INFORMATION:
####################

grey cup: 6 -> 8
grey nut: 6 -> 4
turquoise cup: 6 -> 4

####################

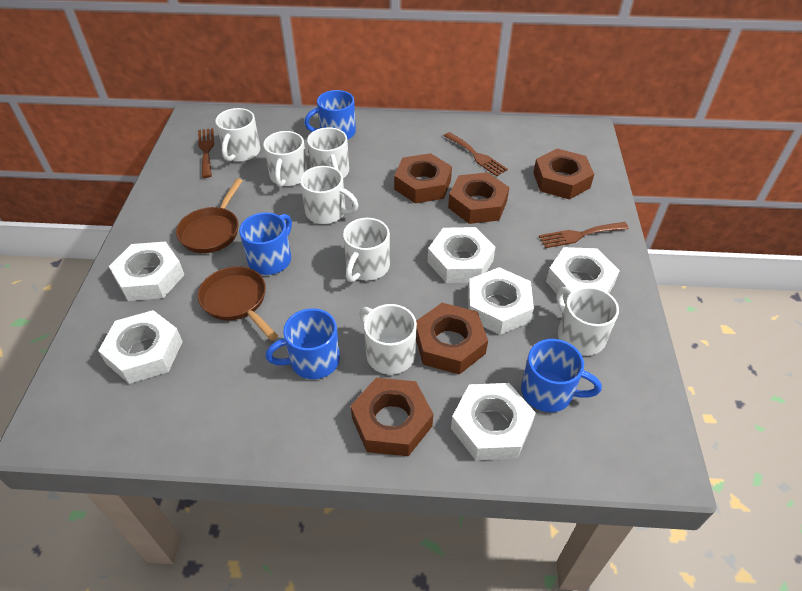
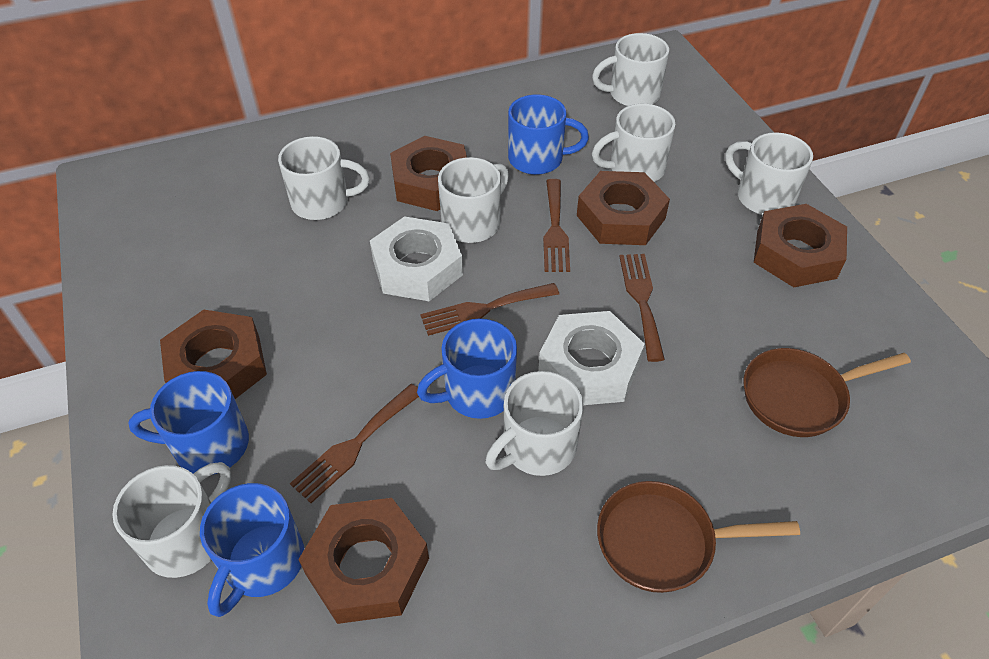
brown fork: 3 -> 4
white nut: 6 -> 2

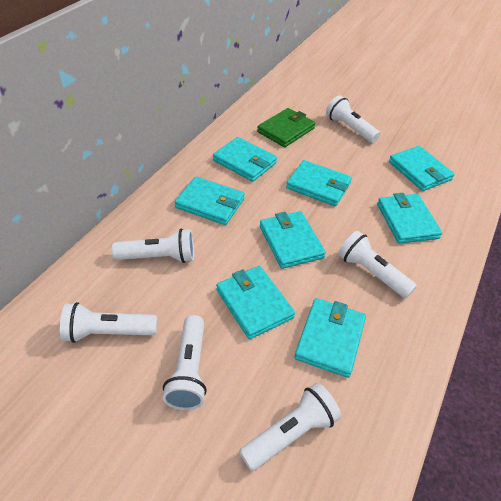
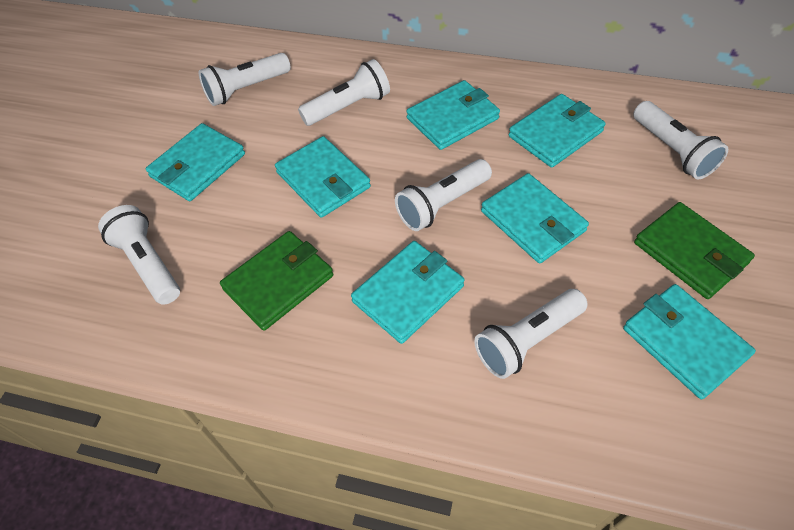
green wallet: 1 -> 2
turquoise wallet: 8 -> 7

####################

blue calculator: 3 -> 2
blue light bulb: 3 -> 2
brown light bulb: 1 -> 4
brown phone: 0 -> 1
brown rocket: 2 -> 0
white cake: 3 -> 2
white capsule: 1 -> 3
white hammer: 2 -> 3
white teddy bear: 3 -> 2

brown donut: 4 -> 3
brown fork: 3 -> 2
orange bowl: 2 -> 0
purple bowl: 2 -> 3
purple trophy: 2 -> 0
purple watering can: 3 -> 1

####################

WHAT THIS TASK INVOLVES: Output the lines above between the one holding "brown donut: 4 -> 3" and the one holding "purple watering can: 3 -> 1", inclusive, with nothing before or after them.

ANSWER TO THIS EXERCISE:
brown donut: 4 -> 3
brown fork: 3 -> 2
orange bowl: 2 -> 0
purple bowl: 2 -> 3
purple trophy: 2 -> 0
purple watering can: 3 -> 1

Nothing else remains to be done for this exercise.